== Written request ==
Reproduce each of the items below verbatim, keeping every line in its original order.

== Listed records ==
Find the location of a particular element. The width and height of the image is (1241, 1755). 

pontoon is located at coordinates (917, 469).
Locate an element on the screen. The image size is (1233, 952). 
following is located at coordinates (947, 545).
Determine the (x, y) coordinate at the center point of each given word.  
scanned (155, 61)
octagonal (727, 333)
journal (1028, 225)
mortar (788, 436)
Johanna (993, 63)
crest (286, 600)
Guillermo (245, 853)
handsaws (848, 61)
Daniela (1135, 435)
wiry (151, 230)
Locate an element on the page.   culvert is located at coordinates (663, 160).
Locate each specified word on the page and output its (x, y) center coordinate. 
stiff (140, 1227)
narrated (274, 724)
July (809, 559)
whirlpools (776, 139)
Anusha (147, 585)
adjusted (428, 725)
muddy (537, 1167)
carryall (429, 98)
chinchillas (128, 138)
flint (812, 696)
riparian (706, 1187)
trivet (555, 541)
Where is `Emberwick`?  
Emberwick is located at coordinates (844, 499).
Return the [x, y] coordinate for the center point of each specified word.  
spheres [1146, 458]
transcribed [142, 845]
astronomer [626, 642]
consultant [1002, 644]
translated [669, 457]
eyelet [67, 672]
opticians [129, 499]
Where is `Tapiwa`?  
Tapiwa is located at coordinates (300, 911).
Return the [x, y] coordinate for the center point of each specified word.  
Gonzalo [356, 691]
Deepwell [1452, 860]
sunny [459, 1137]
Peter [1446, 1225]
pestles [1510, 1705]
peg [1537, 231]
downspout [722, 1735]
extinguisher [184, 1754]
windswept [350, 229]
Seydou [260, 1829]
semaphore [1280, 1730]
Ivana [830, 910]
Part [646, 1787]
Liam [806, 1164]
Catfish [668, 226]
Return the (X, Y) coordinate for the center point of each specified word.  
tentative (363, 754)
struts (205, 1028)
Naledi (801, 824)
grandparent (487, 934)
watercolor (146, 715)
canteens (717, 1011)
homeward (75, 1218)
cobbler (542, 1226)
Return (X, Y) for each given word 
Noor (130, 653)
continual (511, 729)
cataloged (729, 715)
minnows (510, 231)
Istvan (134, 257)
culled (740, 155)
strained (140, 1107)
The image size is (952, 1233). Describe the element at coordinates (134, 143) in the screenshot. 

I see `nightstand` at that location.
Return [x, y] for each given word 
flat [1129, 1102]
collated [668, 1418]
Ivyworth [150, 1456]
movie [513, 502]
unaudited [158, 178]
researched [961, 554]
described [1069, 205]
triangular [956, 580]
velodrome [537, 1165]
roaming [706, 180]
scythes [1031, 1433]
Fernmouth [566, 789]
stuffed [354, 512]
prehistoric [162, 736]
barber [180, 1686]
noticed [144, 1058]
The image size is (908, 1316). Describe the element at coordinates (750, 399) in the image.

== Answer to the exercise ==
Find the location of a particular element. The width and height of the image is (1241, 1755). 

pontoon is located at coordinates (917, 469).
Locate an element on the screen. The image size is (1233, 952). 
following is located at coordinates (947, 545).
Determine the (x, y) coordinate at the center point of each given word.  
scanned (155, 61)
octagonal (727, 333)
journal (1028, 225)
mortar (788, 436)
Johanna (993, 63)
crest (286, 600)
Guillermo (245, 853)
handsaws (848, 61)
Daniela (1135, 435)
wiry (151, 230)
Locate an element on the page.   culvert is located at coordinates (663, 160).
Locate each specified word on the page and output its (x, y) center coordinate. 
stiff (140, 1227)
narrated (274, 724)
July (809, 559)
whirlpools (776, 139)
Anusha (147, 585)
adjusted (428, 725)
muddy (537, 1167)
carryall (429, 98)
chinchillas (128, 138)
flint (812, 696)
riparian (706, 1187)
trivet (555, 541)
Where is `Emberwick`?  
Emberwick is located at coordinates (844, 499).
Return the [x, y] coordinate for the center point of each specified word.  
spheres [1146, 458]
transcribed [142, 845]
astronomer [626, 642]
consultant [1002, 644]
translated [669, 457]
eyelet [67, 672]
opticians [129, 499]
Where is `Tapiwa`?  
Tapiwa is located at coordinates (300, 911).
Return the [x, y] coordinate for the center point of each specified word.  
Gonzalo [356, 691]
Deepwell [1452, 860]
sunny [459, 1137]
Peter [1446, 1225]
pestles [1510, 1705]
peg [1537, 231]
downspout [722, 1735]
extinguisher [184, 1754]
windswept [350, 229]
Seydou [260, 1829]
semaphore [1280, 1730]
Ivana [830, 910]
Part [646, 1787]
Liam [806, 1164]
Catfish [668, 226]
Return the (X, Y) coordinate for the center point of each specified word.  
tentative (363, 754)
struts (205, 1028)
Naledi (801, 824)
grandparent (487, 934)
watercolor (146, 715)
canteens (717, 1011)
homeward (75, 1218)
cobbler (542, 1226)
Return (X, Y) for each given word 
Noor (130, 653)
continual (511, 729)
cataloged (729, 715)
minnows (510, 231)
Istvan (134, 257)
culled (740, 155)
strained (140, 1107)
The image size is (952, 1233). Describe the element at coordinates (134, 143) in the screenshot. 

I see `nightstand` at that location.
Return [x, y] for each given word 
flat [1129, 1102]
collated [668, 1418]
Ivyworth [150, 1456]
movie [513, 502]
unaudited [158, 178]
researched [961, 554]
described [1069, 205]
triangular [956, 580]
velodrome [537, 1165]
roaming [706, 180]
scythes [1031, 1433]
Fernmouth [566, 789]
stuffed [354, 512]
prehistoric [162, 736]
barber [180, 1686]
noticed [144, 1058]
The image size is (908, 1316). Describe the element at coordinates (750, 399) in the image.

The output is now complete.